## [PROBLEM DESCRIPTION]
The required output is all lines below that contain the word "TEMP".
━━━ SUPPLIED INFORMATION ━━━
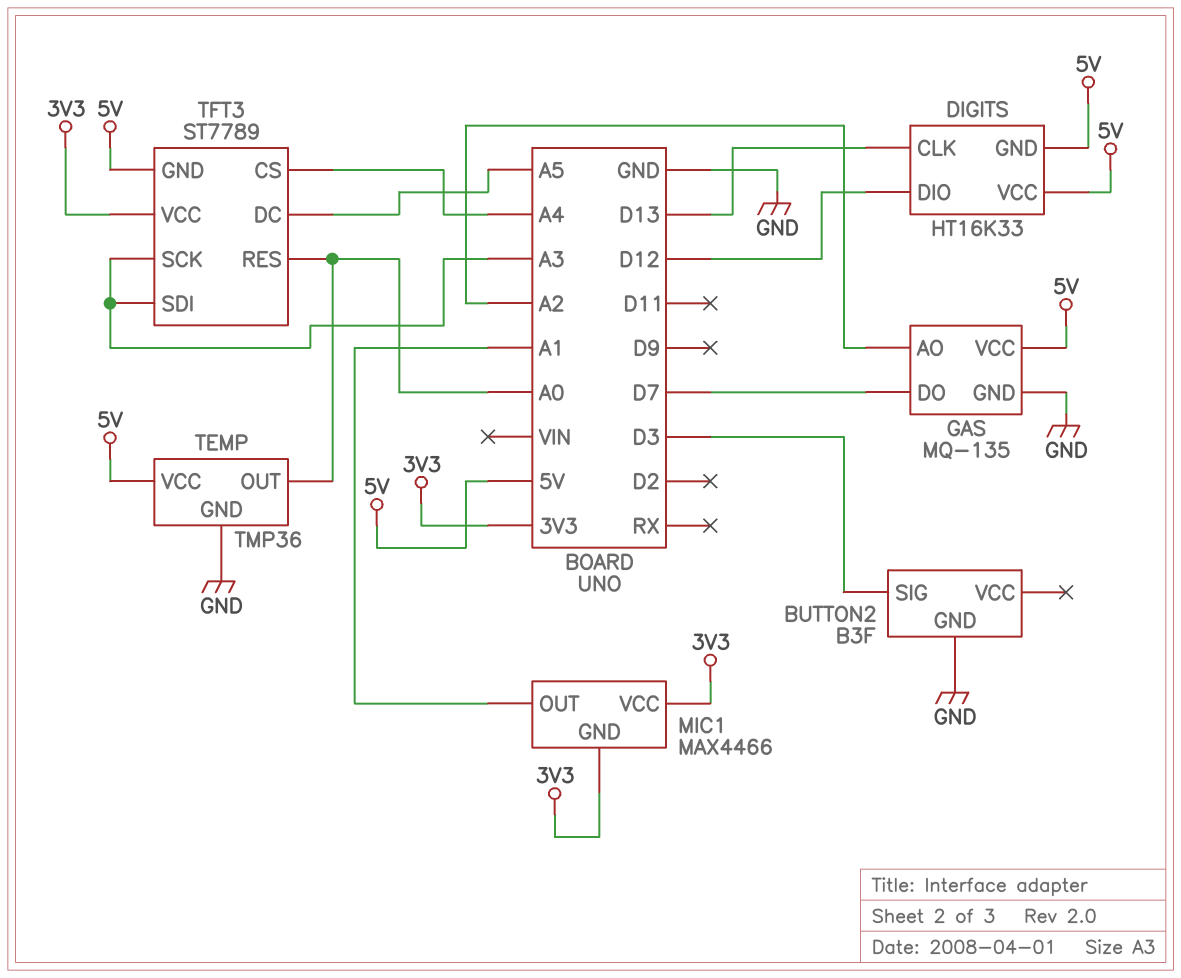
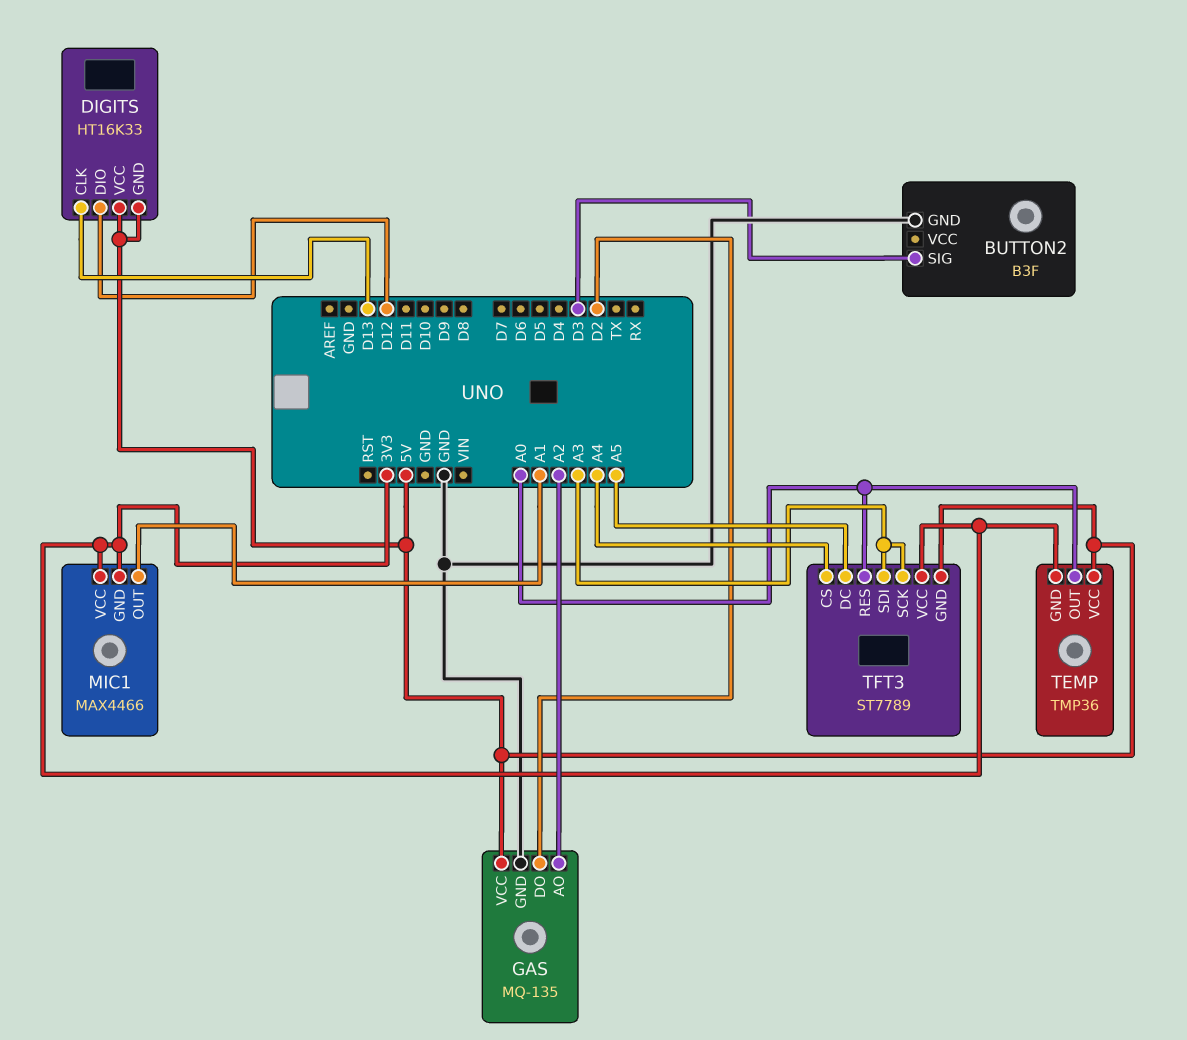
GAS pin DO: D7 -> D2
TEMP pin GND: GND -> 3V3

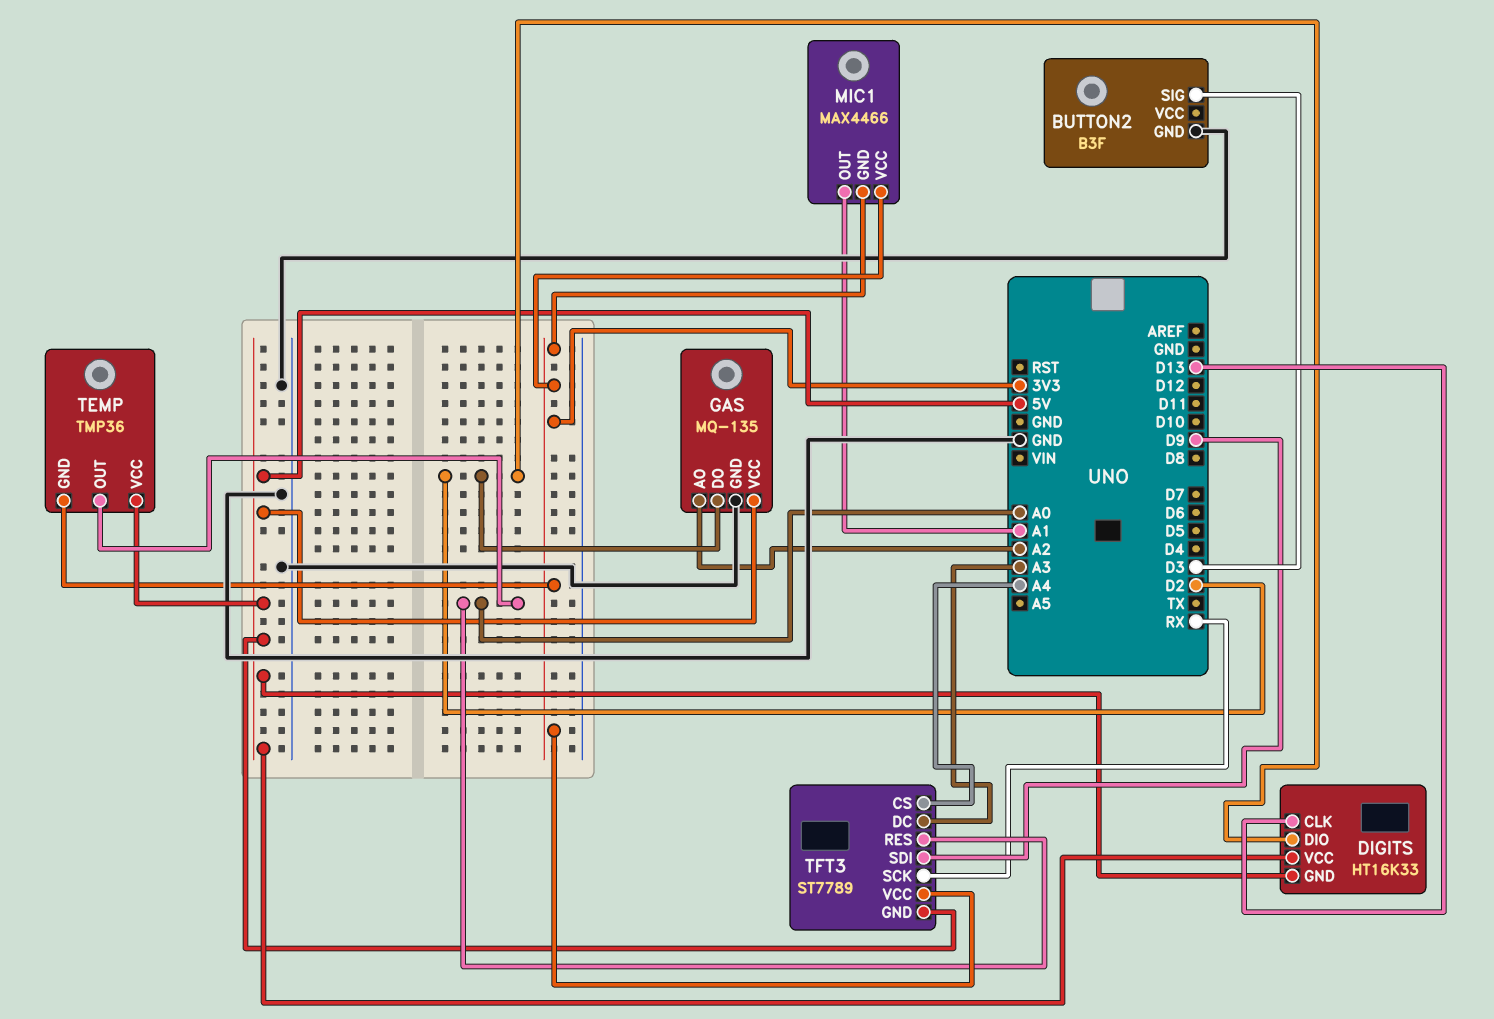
DIGITS pin DIO: D12 -> D2
TFT3 pin DC: A5 -> A3
TFT3 pin SCK: A3 -> RX
TFT3 pin SDI: A3 -> D9

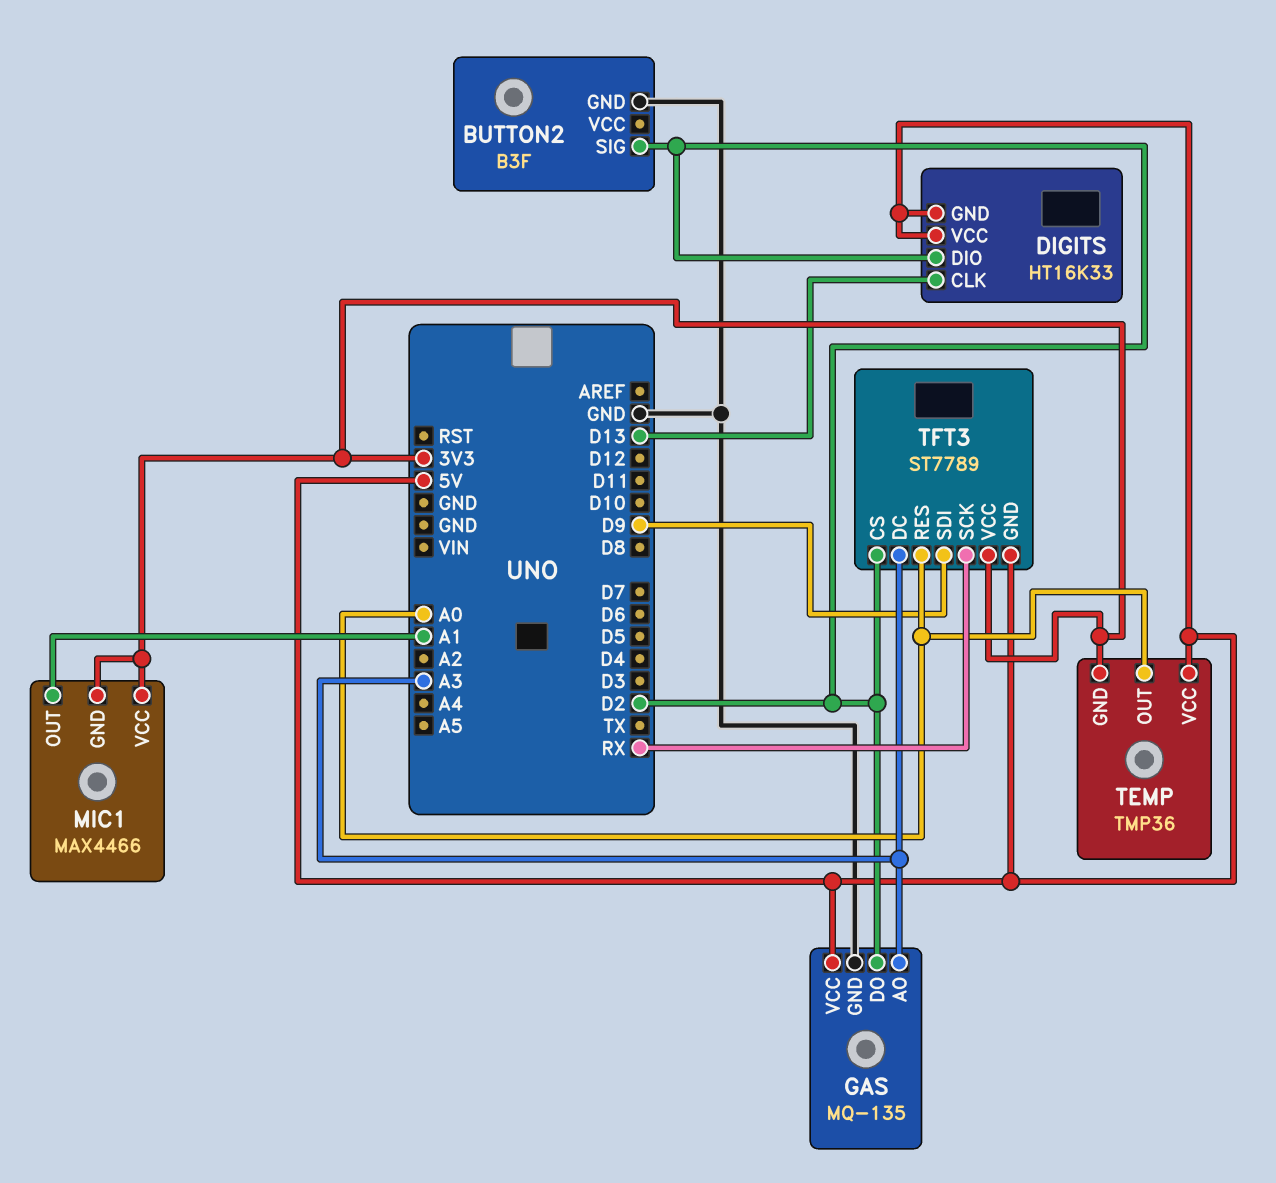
BUTTON2 pin SIG: D3 -> D2
GAS pin AO: A2 -> A3
TFT3 pin CS: A4 -> D2

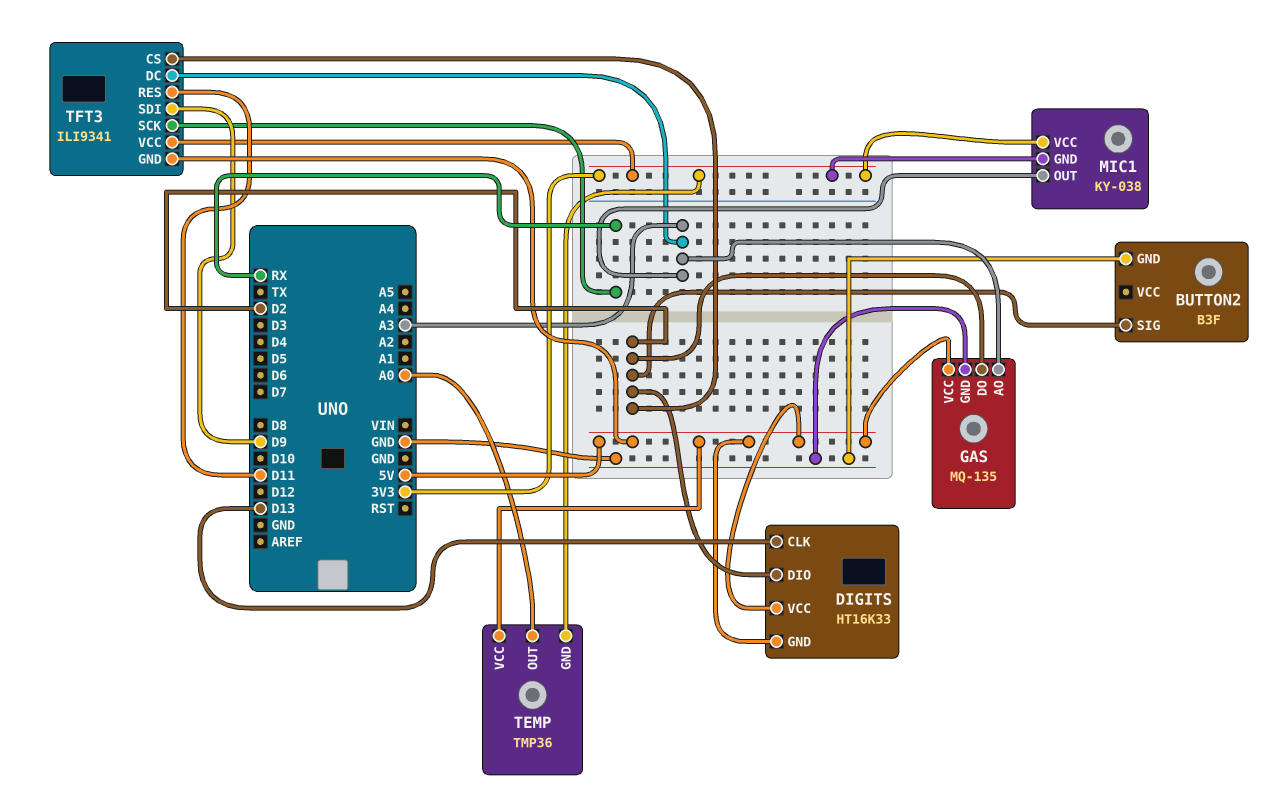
MIC1: MAX4466 -> KY-038
MIC1 pin OUT: A1 -> A3
TFT3: ST7789 -> ILI9341
TFT3 pin RES: A0 -> D11

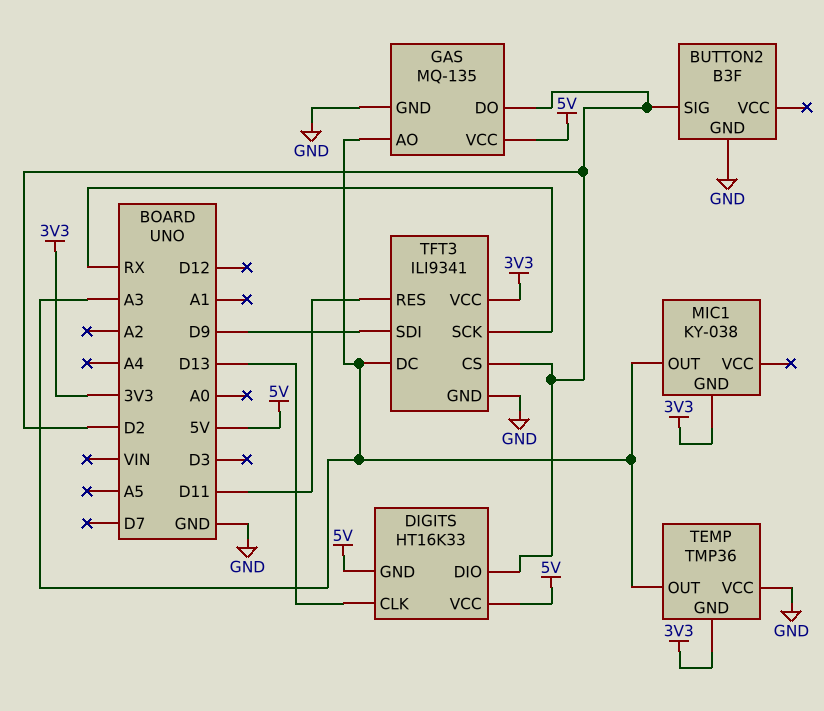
MIC1 pin VCC: 3V3 -> none
TEMP pin OUT: A0 -> A3
TEMP pin VCC: 5V -> GND
TFT3 pin GND: 5V -> GND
━━━
## [RESPONSE BELOW]
TEMP pin GND: GND -> 3V3
TEMP pin OUT: A0 -> A3
TEMP pin VCC: 5V -> GND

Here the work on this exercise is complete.